# What the task asks
Entries follow. Give back exactly the lines starting at the one containing "camera: 25 degrees left, 0 degrees up" and ending at the one containing "(521, 216) = (440, 199): none -> black fish", and no other lines.
━━━━━ Material provided
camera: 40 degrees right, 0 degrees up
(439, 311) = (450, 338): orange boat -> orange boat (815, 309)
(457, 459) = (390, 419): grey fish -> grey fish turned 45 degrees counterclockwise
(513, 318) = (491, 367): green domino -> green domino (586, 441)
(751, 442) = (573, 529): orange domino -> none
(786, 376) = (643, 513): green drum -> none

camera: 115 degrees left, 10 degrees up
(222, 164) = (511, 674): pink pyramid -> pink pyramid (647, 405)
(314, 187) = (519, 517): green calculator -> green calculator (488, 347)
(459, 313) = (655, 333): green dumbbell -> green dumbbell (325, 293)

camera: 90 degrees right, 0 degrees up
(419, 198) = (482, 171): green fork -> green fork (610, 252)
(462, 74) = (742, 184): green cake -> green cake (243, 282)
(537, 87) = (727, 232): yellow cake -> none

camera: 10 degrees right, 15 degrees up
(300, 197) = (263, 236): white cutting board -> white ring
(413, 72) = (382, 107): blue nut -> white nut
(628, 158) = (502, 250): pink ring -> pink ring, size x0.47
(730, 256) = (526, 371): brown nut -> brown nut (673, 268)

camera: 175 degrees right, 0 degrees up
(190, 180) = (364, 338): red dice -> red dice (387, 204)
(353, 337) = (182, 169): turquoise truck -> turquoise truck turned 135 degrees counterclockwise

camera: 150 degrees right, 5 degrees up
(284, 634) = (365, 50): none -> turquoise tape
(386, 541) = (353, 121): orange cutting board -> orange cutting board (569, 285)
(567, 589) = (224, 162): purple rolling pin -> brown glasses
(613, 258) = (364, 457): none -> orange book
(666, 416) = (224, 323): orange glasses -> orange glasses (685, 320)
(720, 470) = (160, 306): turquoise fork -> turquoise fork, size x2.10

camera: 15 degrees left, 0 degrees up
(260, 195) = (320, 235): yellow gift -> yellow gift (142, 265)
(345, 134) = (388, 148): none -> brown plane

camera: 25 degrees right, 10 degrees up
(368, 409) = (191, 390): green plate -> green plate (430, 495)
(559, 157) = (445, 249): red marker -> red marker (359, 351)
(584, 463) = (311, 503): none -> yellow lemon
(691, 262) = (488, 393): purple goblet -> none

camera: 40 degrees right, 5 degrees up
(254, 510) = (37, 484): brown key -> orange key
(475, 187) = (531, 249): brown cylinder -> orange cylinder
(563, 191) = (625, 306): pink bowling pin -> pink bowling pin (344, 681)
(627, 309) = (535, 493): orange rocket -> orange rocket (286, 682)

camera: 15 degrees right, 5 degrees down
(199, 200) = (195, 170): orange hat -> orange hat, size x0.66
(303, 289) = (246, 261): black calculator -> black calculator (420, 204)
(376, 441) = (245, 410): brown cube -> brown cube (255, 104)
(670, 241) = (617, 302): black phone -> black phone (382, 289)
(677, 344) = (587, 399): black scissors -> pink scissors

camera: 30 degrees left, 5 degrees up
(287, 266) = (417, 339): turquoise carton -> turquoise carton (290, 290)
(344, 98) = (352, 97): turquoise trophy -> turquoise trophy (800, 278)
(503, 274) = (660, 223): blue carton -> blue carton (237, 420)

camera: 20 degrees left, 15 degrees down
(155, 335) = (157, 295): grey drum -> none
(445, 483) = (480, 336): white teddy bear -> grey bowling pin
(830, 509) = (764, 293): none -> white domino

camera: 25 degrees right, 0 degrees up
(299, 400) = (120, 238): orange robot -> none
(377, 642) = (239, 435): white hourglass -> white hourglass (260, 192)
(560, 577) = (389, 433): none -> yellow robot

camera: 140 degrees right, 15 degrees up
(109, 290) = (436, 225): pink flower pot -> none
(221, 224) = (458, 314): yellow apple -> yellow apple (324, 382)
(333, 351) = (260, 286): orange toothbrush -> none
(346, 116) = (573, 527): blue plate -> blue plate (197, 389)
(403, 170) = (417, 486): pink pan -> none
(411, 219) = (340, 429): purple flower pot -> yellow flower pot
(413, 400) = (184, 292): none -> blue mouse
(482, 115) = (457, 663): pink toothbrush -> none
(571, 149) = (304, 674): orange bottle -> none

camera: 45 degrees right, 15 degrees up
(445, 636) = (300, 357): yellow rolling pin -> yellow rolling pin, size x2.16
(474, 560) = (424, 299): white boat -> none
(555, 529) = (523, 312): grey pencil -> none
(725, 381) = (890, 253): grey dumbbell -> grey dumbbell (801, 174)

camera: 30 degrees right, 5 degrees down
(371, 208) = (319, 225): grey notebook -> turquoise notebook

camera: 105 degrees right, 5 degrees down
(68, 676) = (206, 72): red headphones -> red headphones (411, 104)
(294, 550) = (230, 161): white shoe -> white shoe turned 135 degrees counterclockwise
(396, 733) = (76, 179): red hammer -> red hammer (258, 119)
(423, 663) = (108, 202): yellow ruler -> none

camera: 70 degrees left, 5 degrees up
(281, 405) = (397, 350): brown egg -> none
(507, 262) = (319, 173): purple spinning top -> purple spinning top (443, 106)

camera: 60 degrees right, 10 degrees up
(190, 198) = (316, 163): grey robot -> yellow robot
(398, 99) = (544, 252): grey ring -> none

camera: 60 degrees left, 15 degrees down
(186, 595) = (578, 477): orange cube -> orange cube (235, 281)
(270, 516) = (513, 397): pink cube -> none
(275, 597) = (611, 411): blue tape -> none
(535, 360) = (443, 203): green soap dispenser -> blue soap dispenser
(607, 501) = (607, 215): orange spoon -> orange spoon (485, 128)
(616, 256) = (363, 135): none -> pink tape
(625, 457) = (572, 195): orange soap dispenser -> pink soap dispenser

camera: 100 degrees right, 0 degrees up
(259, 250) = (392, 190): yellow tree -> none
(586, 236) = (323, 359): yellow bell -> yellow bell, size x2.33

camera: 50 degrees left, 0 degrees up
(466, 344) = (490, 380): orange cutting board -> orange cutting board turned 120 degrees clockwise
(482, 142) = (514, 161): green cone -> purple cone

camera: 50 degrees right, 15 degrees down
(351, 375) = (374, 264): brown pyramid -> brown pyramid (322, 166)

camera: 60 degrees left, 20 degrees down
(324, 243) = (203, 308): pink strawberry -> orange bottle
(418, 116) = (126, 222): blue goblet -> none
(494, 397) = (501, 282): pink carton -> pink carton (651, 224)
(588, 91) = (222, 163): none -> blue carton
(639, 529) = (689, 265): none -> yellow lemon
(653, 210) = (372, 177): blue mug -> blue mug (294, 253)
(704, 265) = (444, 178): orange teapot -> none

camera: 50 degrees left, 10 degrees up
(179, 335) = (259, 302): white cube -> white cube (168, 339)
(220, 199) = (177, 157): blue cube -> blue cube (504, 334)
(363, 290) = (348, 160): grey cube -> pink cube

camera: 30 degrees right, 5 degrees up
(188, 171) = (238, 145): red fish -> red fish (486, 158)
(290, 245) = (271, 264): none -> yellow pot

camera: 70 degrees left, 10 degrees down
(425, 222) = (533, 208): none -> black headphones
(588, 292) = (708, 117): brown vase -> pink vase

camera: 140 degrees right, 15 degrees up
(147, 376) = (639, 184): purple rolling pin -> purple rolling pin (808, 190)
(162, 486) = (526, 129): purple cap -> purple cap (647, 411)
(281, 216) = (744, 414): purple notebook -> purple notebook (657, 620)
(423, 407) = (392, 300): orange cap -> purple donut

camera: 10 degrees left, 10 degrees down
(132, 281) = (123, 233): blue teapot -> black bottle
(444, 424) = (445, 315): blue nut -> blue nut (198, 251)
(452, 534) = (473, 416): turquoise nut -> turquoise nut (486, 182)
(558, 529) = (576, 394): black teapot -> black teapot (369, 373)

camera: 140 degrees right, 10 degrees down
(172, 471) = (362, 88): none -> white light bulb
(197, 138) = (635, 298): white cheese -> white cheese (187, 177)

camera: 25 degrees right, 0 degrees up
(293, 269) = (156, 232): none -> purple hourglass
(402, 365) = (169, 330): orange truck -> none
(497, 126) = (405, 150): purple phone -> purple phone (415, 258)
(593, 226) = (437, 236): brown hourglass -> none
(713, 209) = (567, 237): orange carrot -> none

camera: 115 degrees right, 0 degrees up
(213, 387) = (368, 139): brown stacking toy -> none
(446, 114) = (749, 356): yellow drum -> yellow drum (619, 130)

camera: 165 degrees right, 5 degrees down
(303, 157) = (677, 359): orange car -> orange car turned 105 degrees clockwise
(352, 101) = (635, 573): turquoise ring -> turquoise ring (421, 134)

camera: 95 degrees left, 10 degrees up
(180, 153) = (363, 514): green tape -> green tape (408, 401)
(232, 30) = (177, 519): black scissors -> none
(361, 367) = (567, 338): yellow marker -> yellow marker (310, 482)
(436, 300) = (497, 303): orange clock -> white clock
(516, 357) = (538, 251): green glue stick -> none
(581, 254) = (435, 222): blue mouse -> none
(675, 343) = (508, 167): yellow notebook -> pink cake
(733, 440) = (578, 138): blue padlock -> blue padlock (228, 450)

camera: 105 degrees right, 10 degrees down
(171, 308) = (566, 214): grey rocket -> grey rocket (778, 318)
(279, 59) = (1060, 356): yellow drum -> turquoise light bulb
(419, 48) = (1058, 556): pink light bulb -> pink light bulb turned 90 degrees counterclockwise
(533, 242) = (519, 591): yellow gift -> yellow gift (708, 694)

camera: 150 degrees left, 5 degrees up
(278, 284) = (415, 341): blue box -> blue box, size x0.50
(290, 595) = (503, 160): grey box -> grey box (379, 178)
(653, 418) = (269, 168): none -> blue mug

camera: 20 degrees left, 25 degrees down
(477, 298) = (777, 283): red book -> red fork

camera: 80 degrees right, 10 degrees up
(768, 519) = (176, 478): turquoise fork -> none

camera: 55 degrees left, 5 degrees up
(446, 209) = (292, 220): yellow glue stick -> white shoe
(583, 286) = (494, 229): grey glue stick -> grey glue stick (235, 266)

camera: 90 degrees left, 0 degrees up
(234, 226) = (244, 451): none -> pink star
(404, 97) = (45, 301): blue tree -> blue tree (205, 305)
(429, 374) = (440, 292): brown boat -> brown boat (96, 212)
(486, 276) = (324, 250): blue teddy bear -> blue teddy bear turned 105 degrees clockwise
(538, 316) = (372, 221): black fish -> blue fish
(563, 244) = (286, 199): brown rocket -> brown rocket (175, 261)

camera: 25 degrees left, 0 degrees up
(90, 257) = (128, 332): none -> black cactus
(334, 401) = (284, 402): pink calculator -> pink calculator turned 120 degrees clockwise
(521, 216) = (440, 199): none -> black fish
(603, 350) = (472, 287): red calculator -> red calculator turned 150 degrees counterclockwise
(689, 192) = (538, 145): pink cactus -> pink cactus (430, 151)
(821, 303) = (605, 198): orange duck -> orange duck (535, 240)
━━━━━━━━━━
# Response to the exercise
camera: 25 degrees left, 0 degrees up
(90, 257) = (128, 332): none -> black cactus
(334, 401) = (284, 402): pink calculator -> pink calculator turned 120 degrees clockwise
(521, 216) = (440, 199): none -> black fish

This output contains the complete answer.